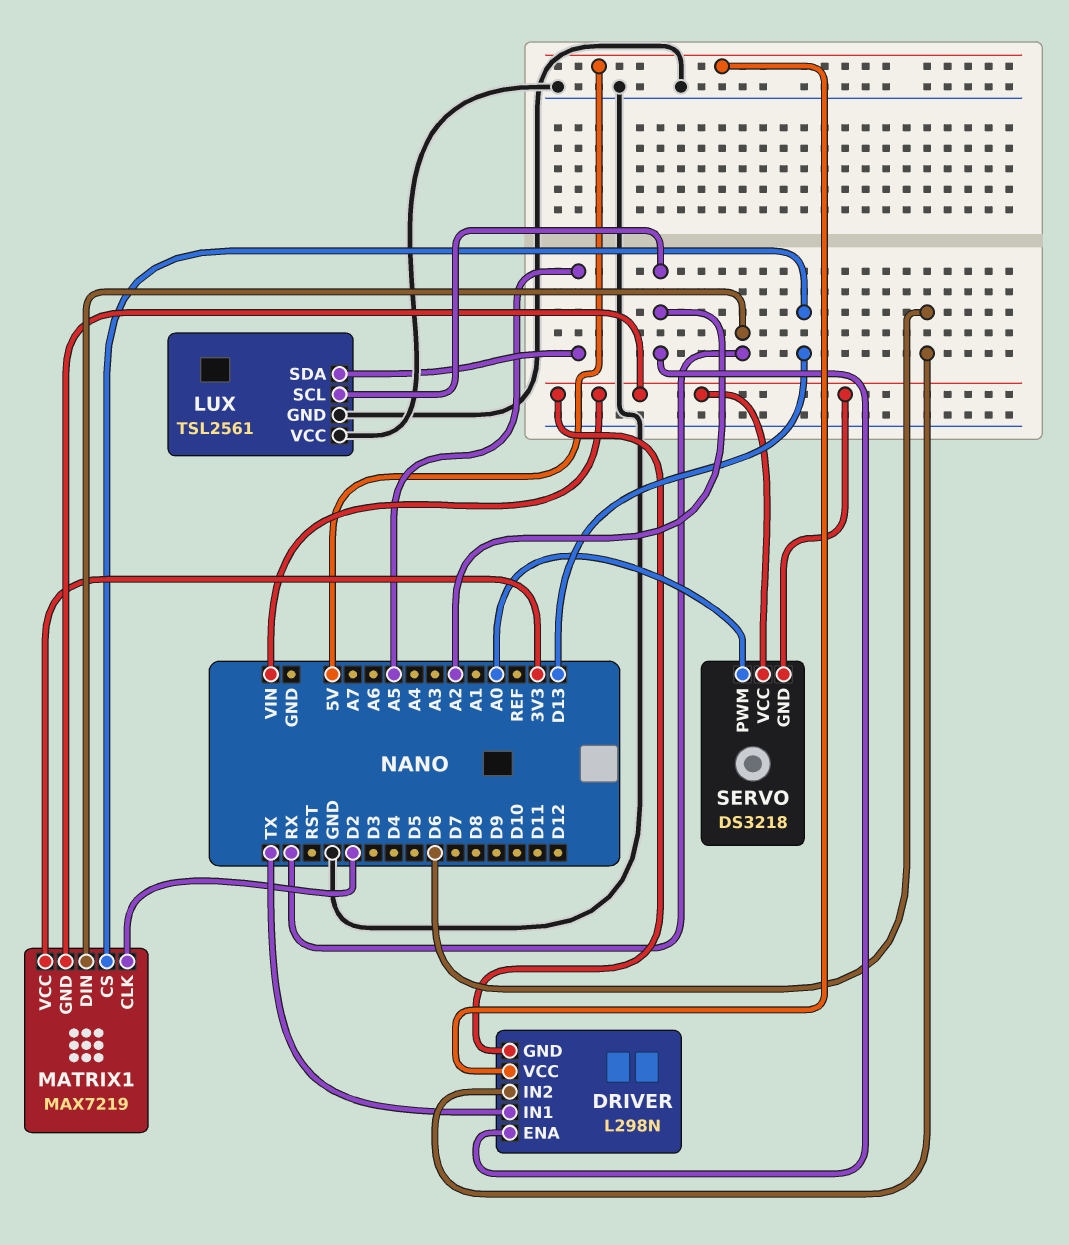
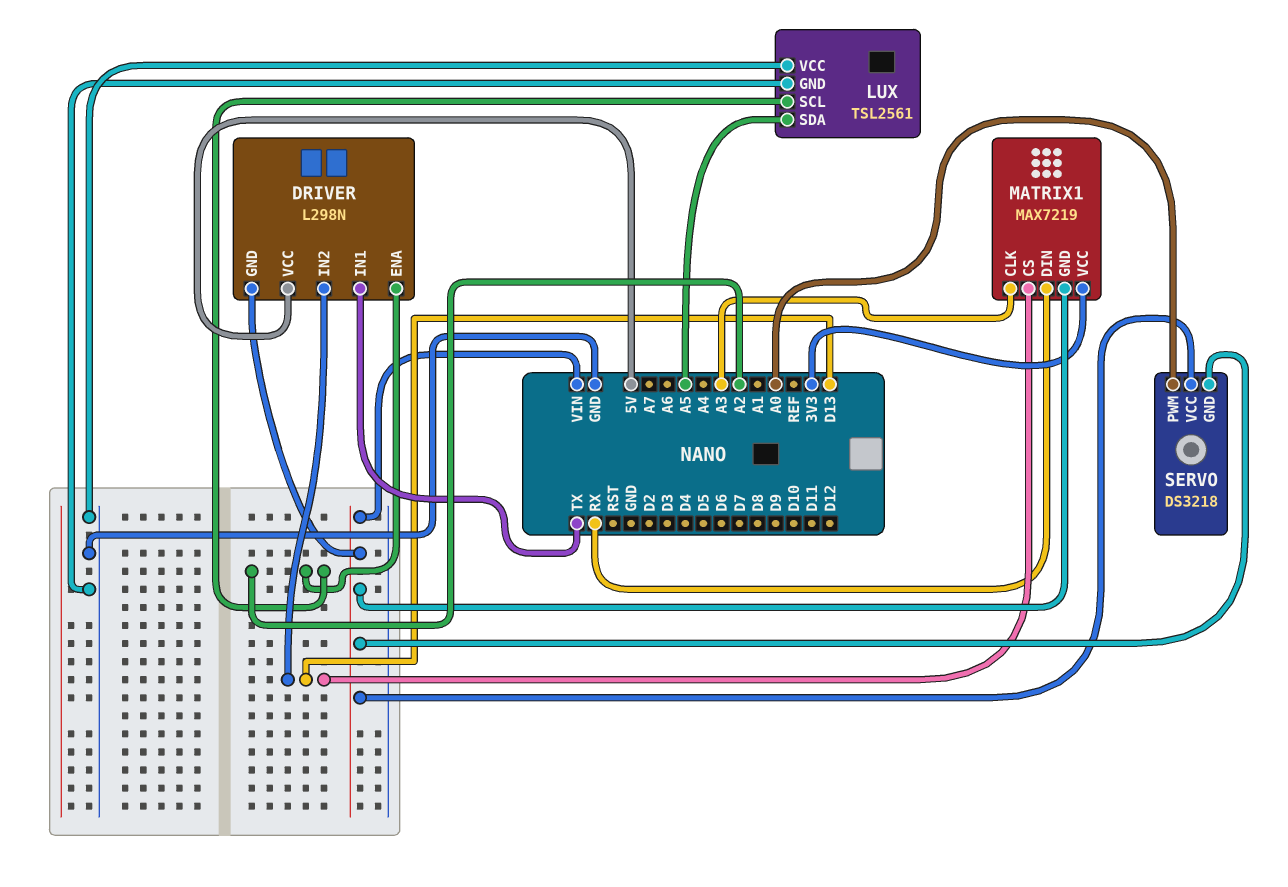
DRIVER pin IN2: D6 -> D13
MATRIX1 pin CLK: D2 -> A3

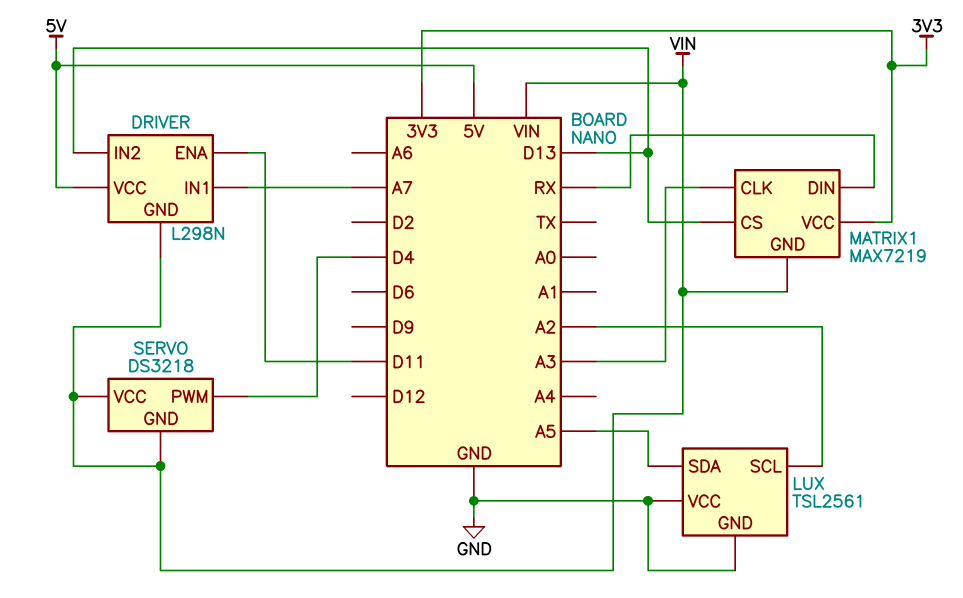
DRIVER pin ENA: A2 -> D11
DRIVER pin IN1: TX -> A7
SERVO pin PWM: A0 -> D4

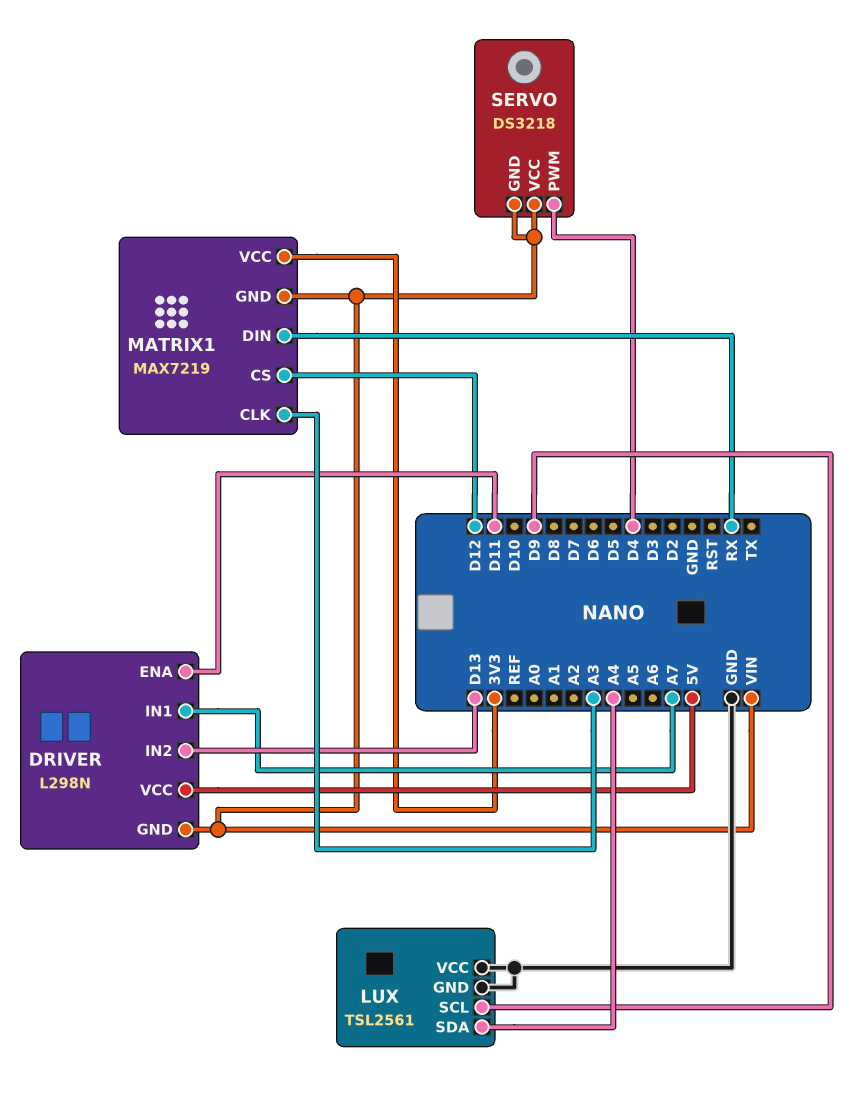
LUX pin SCL: A2 -> D9
LUX pin SDA: A5 -> A4
MATRIX1 pin CS: D13 -> D12

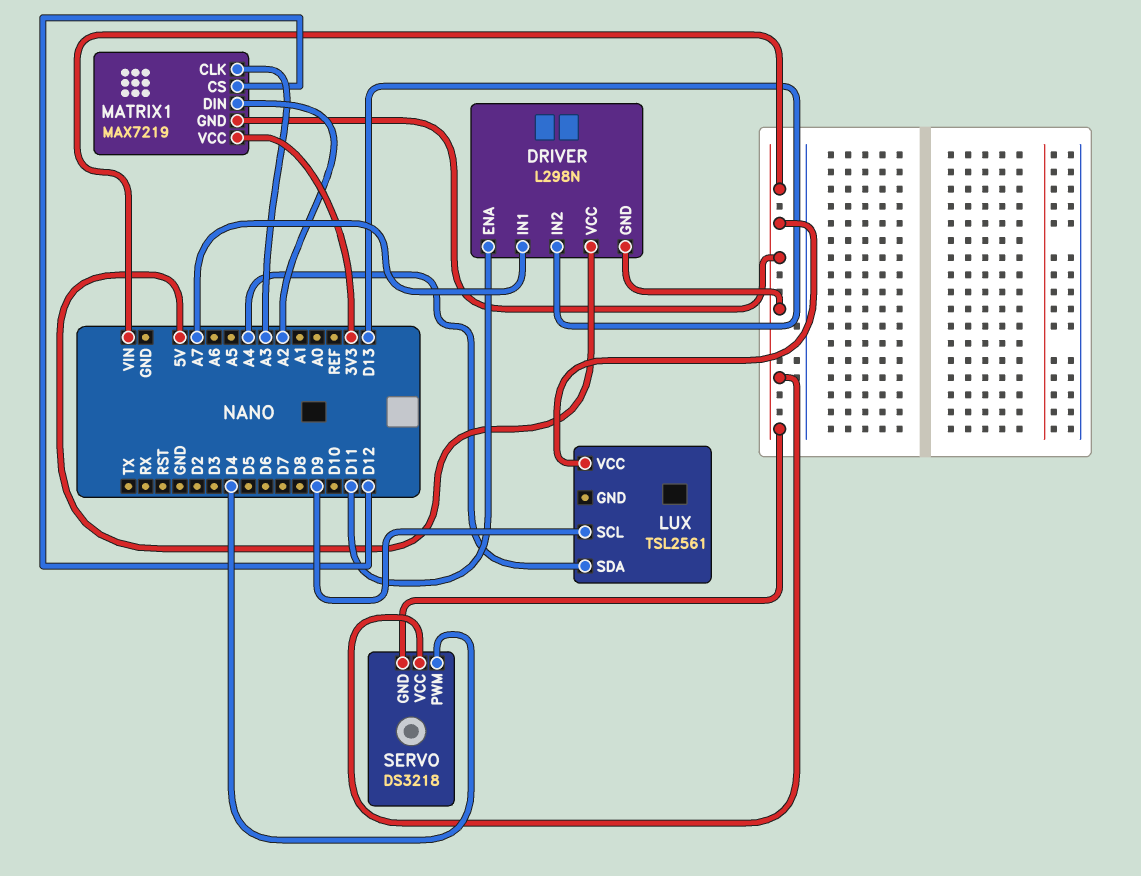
LUX pin GND: GND -> none
LUX pin VCC: GND -> VIN
MATRIX1 pin DIN: RX -> A2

═══

Exercise description:
Beginning with the line that contains "LUX pin SCL: A2 -> D9", output each line of the material above through the last one exactly as it stands. Do not include the pictures.

Your solution:
LUX pin SCL: A2 -> D9
LUX pin SDA: A5 -> A4
MATRIX1 pin CS: D13 -> D12

LUX pin GND: GND -> none
LUX pin VCC: GND -> VIN
MATRIX1 pin DIN: RX -> A2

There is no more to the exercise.